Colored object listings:

* * *

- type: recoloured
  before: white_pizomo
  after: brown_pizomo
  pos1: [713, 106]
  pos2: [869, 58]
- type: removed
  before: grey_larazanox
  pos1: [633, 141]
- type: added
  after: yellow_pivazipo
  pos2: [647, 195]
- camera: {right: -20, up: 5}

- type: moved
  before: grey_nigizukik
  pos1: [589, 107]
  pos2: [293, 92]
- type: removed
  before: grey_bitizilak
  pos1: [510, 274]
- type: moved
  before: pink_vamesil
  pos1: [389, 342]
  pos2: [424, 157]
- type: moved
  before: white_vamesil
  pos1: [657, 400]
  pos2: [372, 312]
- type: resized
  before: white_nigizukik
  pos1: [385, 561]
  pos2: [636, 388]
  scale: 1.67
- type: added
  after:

* * *

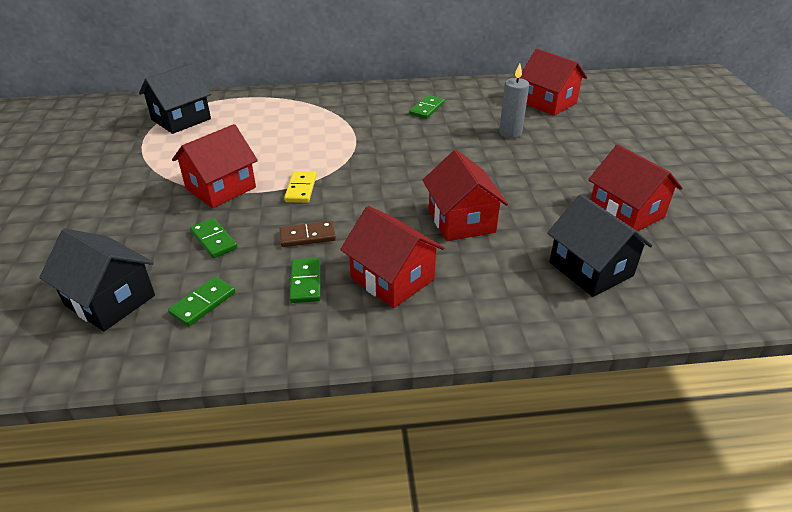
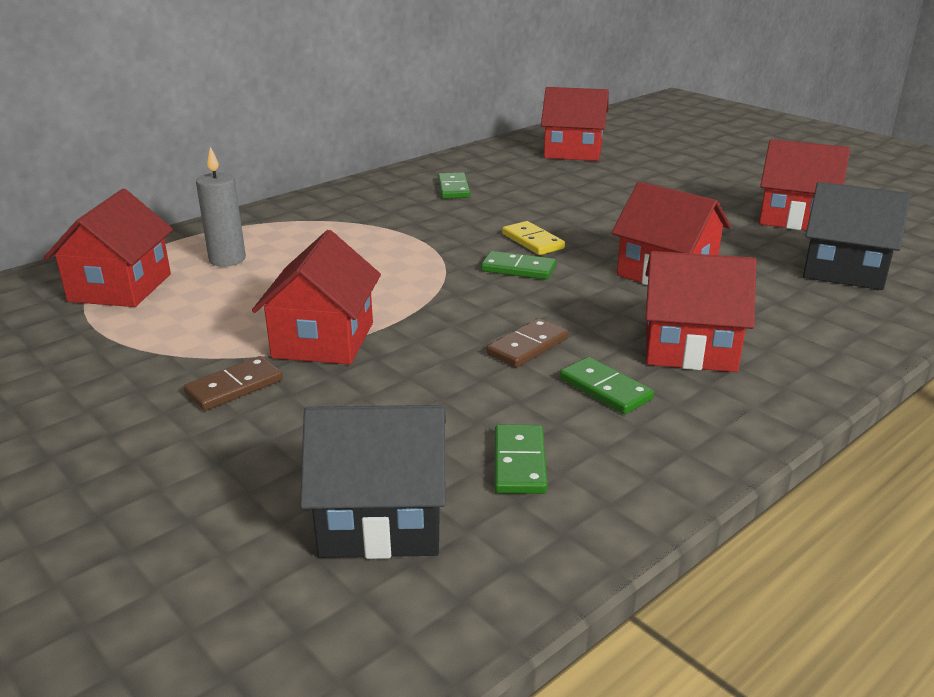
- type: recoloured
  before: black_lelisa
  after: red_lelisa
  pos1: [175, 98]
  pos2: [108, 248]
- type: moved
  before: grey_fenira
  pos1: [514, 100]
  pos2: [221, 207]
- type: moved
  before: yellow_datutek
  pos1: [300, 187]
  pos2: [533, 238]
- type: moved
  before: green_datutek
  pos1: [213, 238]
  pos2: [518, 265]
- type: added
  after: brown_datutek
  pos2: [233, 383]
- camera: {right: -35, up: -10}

* * *

* What you are asked to do: Copy range, inclusive: the line holding "before: white_pizomo" to the line holding "pos2: [647, 195]". Reproduce exactly those lines of the records above and no others.

* Response area:
  before: white_pizomo
  after: brown_pizomo
  pos1: [713, 106]
  pos2: [869, 58]
- type: removed
  before: grey_larazanox
  pos1: [633, 141]
- type: added
  after: yellow_pivazipo
  pos2: [647, 195]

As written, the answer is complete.